Data below:
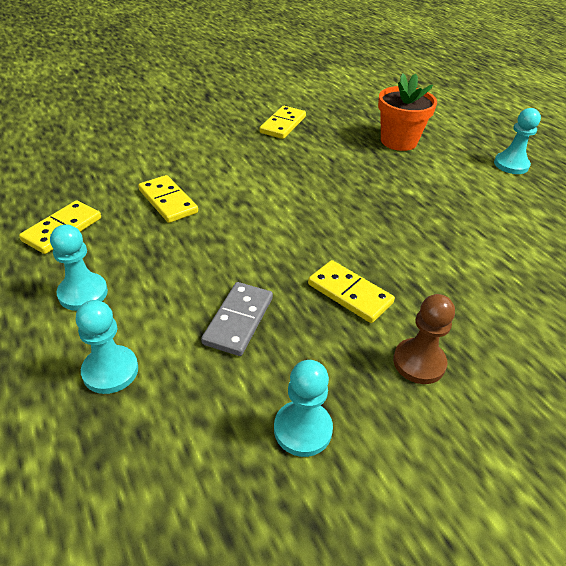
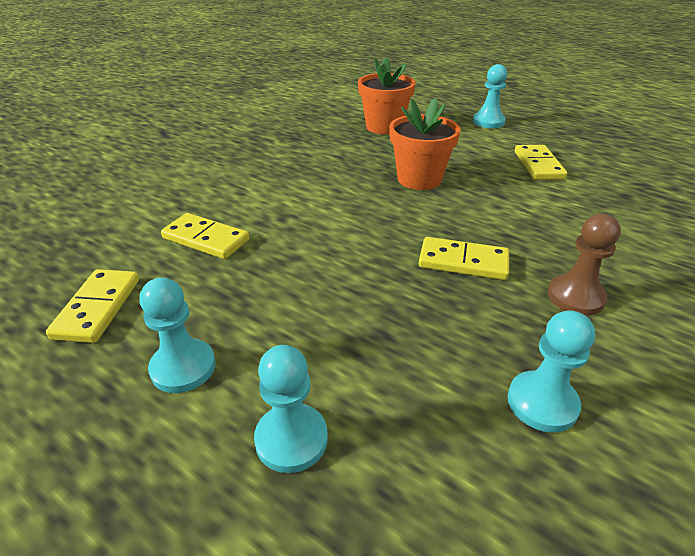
camera: 25 degrees left, 5 degrees down
(238, 320) = (385, 326): grey domino -> none
(283, 125) = (266, 139): yellow domino -> yellow domino (538, 165)
(383, 204) = (419, 179): none -> orange flower pot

Exercise:
Lines above holding "none": give their count, nothing more.

The answer:
2